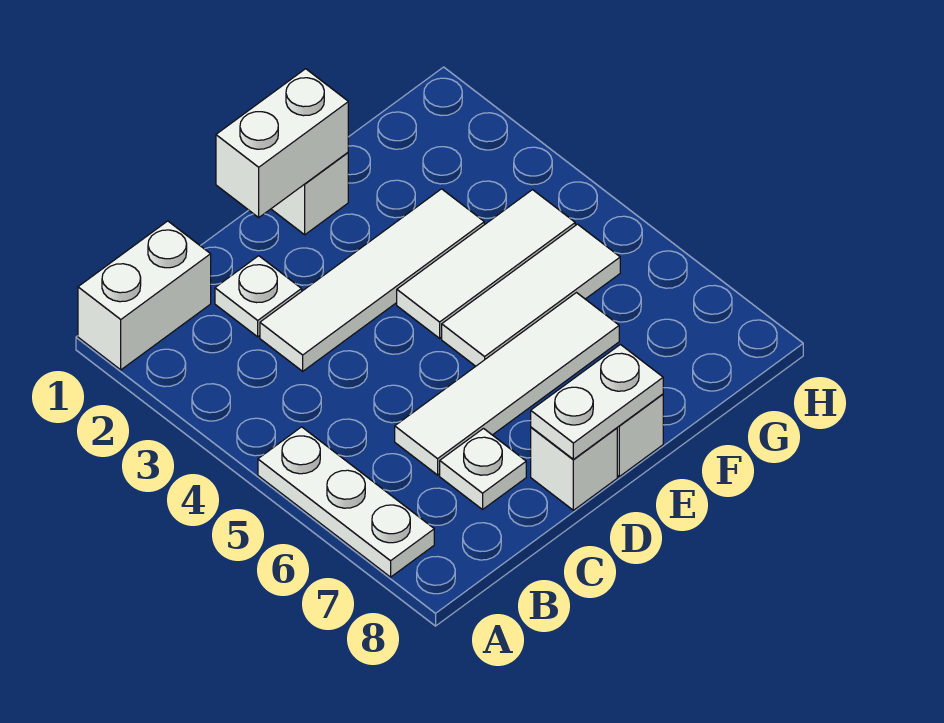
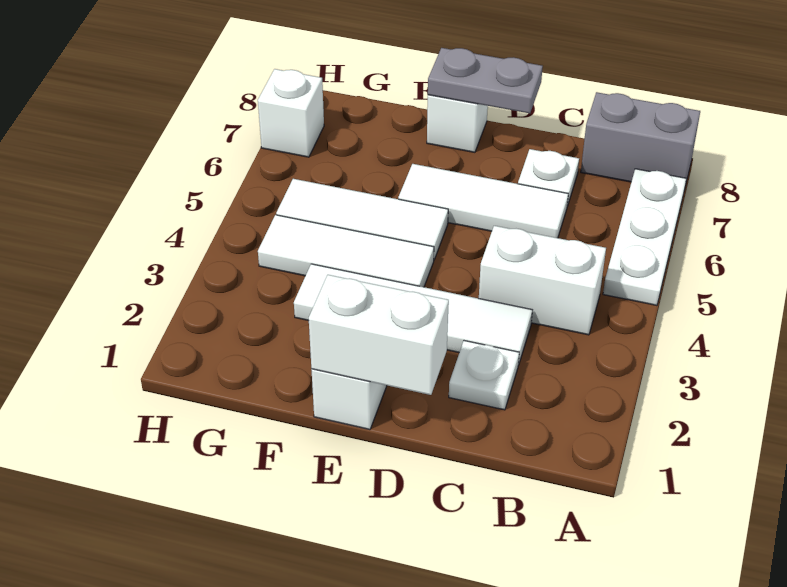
white brick A1:B1 level 1 -> white brick B4:C4 level 1
none -> grey brick A8:B8 level 1
white tile C6:F6 level 1 -> white tile C6:E6 level 1
white brick D8 level 1 -> white brick H7 level 1
white plate D8:E8 level 2 -> grey plate D8:E8 level 2

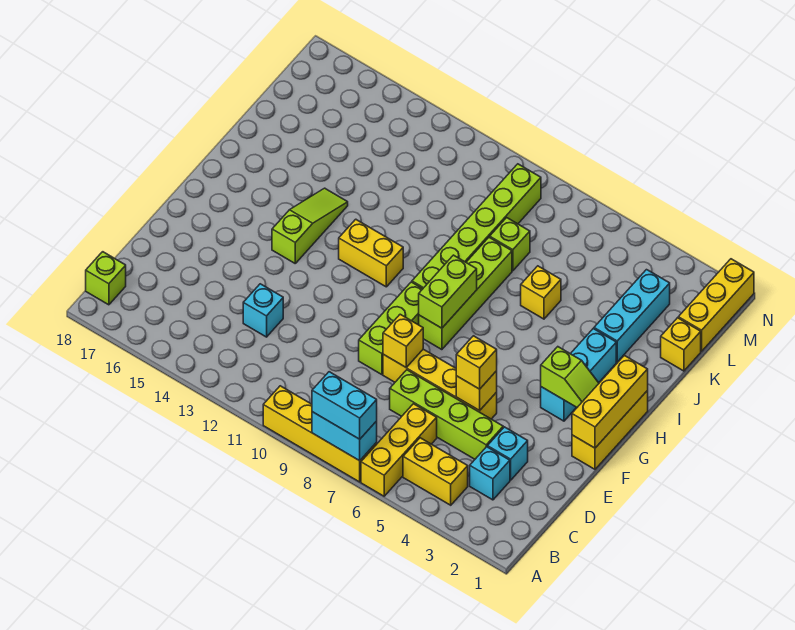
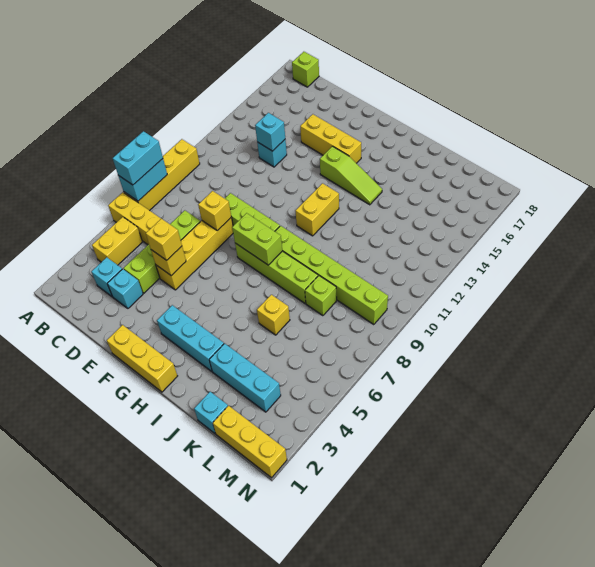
none -> cyan brick D13 level 2
yellow brick F1:H1 level 2 -> yellow brick E15:G15 level 1
lime slope G2:G3 level 2 top 3 -> none
yellow brick K1 level 1 -> cyan brick K1 level 1

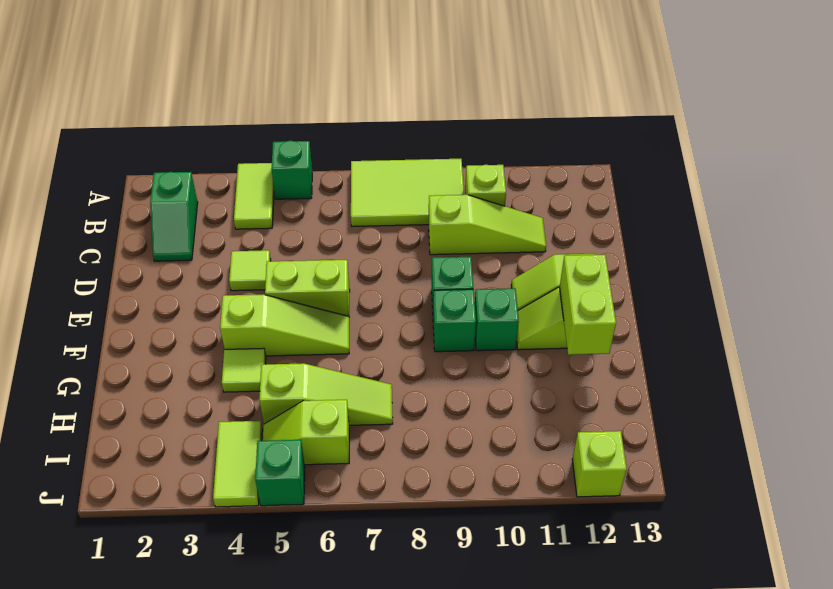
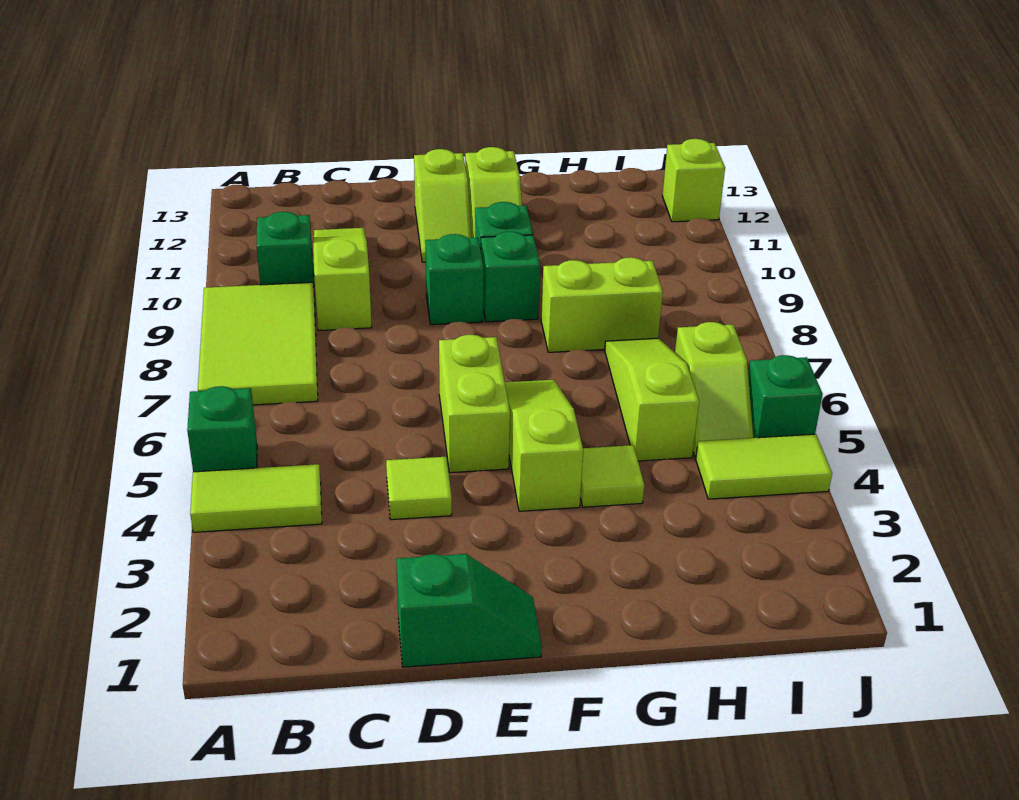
green slope B2:C2 level 1 top B -> green slope D1:E1 level 1 top D
lime brick B10 level 1 -> green brick B10 level 1
lime brick F12:G12 level 2 -> lime brick G8:H8 level 1

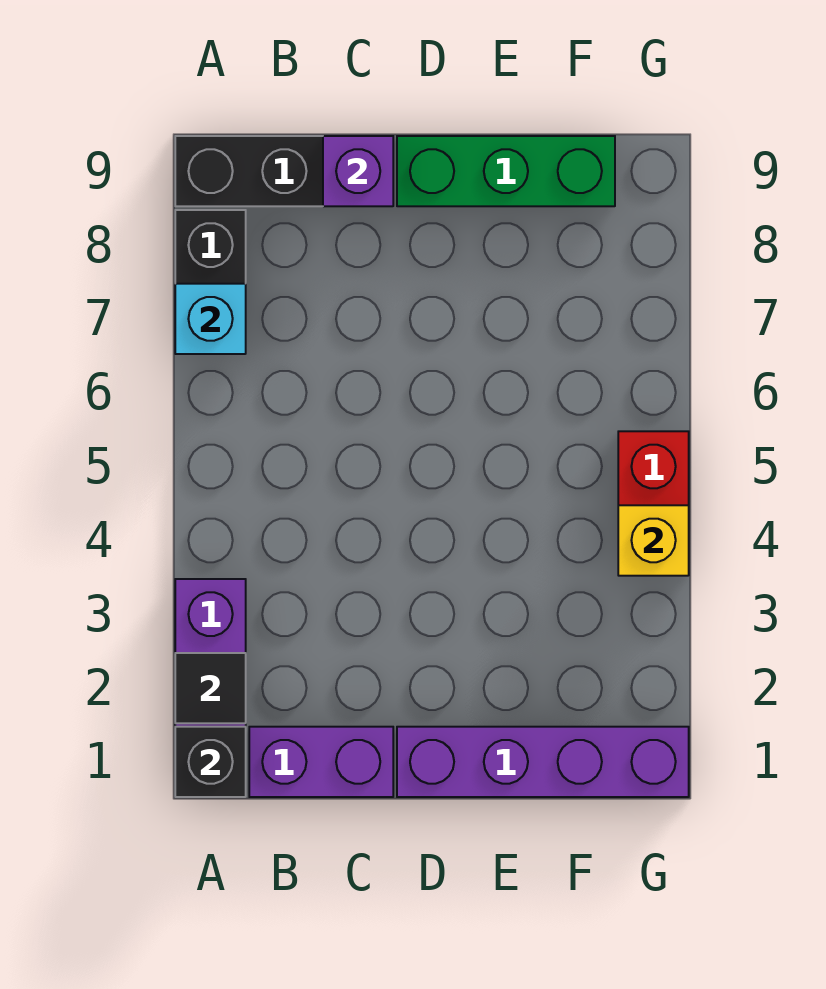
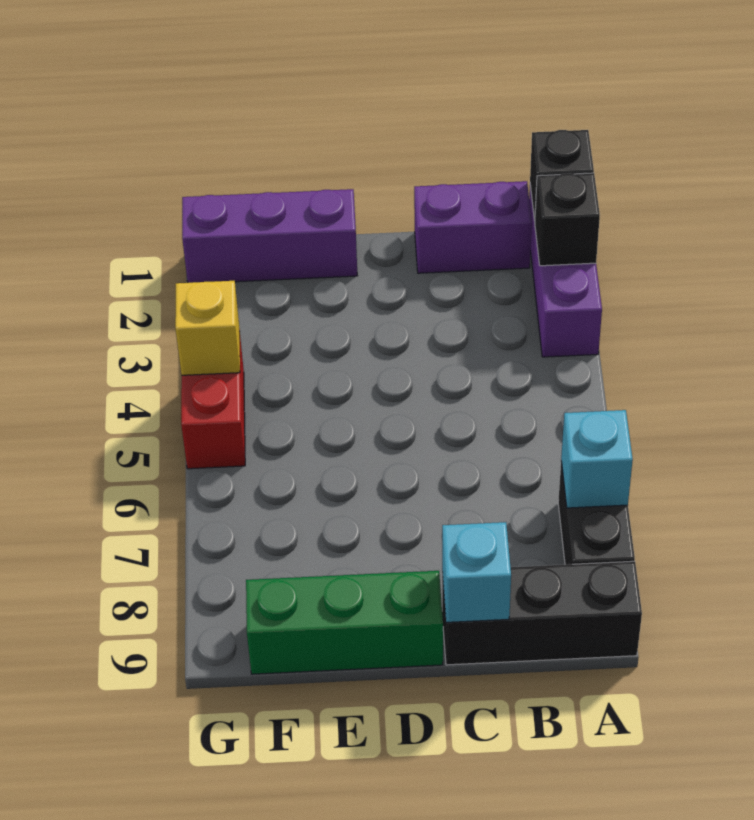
black tile A2 level 2 -> black brick A2 level 2
purple brick C9 level 2 -> cyan brick C9 level 2
purple brick D1:G1 level 1 -> purple brick E1:G1 level 1

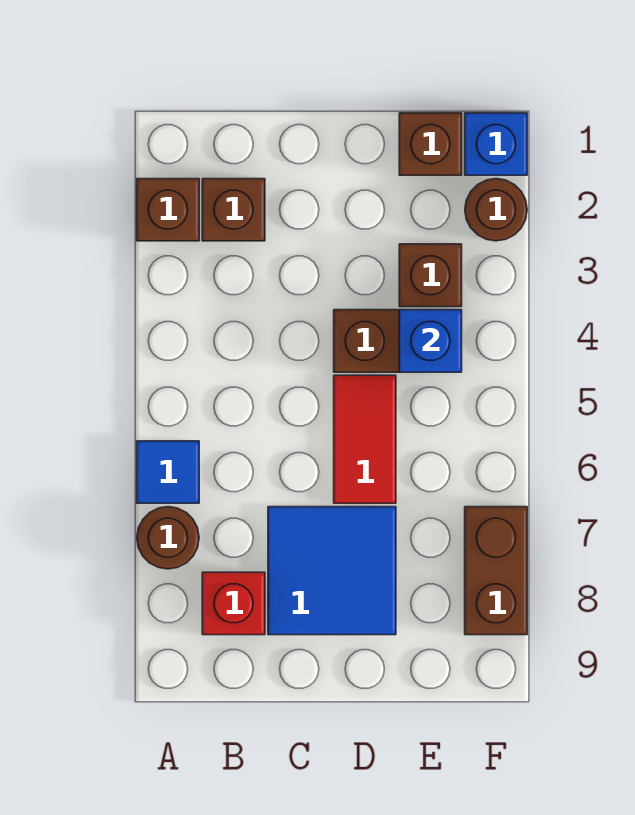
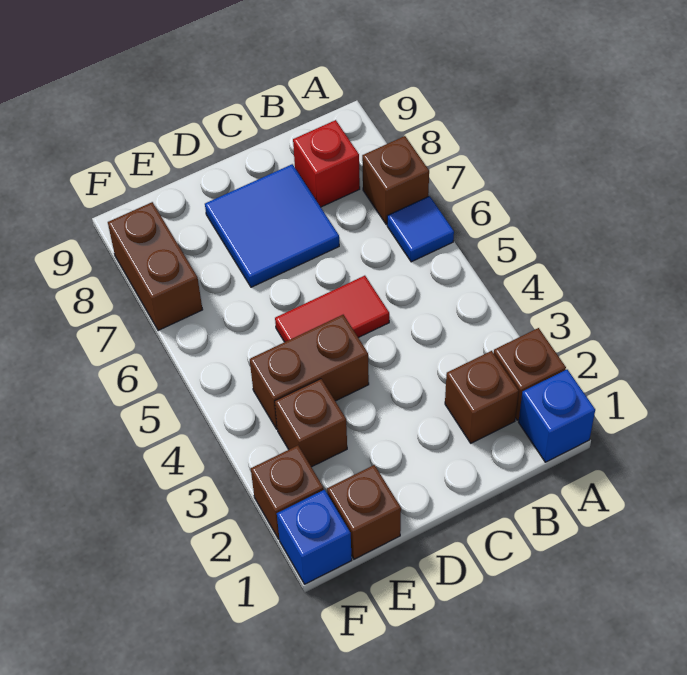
brown round brick A7 level 1 -> brown brick A7 level 1
red tile D5:D6 level 1 -> red tile C5:D5 level 1
blue brick E4 level 2 -> blue brick A1 level 1
brown round brick F2 level 1 -> brown brick F2 level 1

⁂

Your instructions -> Output an exact copy of the material, with the pictures removed.

Task answer ->
white brick A1:B1 level 1 -> white brick B4:C4 level 1
none -> grey brick A8:B8 level 1
white tile C6:F6 level 1 -> white tile C6:E6 level 1
white brick D8 level 1 -> white brick H7 level 1
white plate D8:E8 level 2 -> grey plate D8:E8 level 2

none -> cyan brick D13 level 2
yellow brick F1:H1 level 2 -> yellow brick E15:G15 level 1
lime slope G2:G3 level 2 top 3 -> none
yellow brick K1 level 1 -> cyan brick K1 level 1

green slope B2:C2 level 1 top B -> green slope D1:E1 level 1 top D
lime brick B10 level 1 -> green brick B10 level 1
lime brick F12:G12 level 2 -> lime brick G8:H8 level 1

black tile A2 level 2 -> black brick A2 level 2
purple brick C9 level 2 -> cyan brick C9 level 2
purple brick D1:G1 level 1 -> purple brick E1:G1 level 1

brown round brick A7 level 1 -> brown brick A7 level 1
red tile D5:D6 level 1 -> red tile C5:D5 level 1
blue brick E4 level 2 -> blue brick A1 level 1
brown round brick F2 level 1 -> brown brick F2 level 1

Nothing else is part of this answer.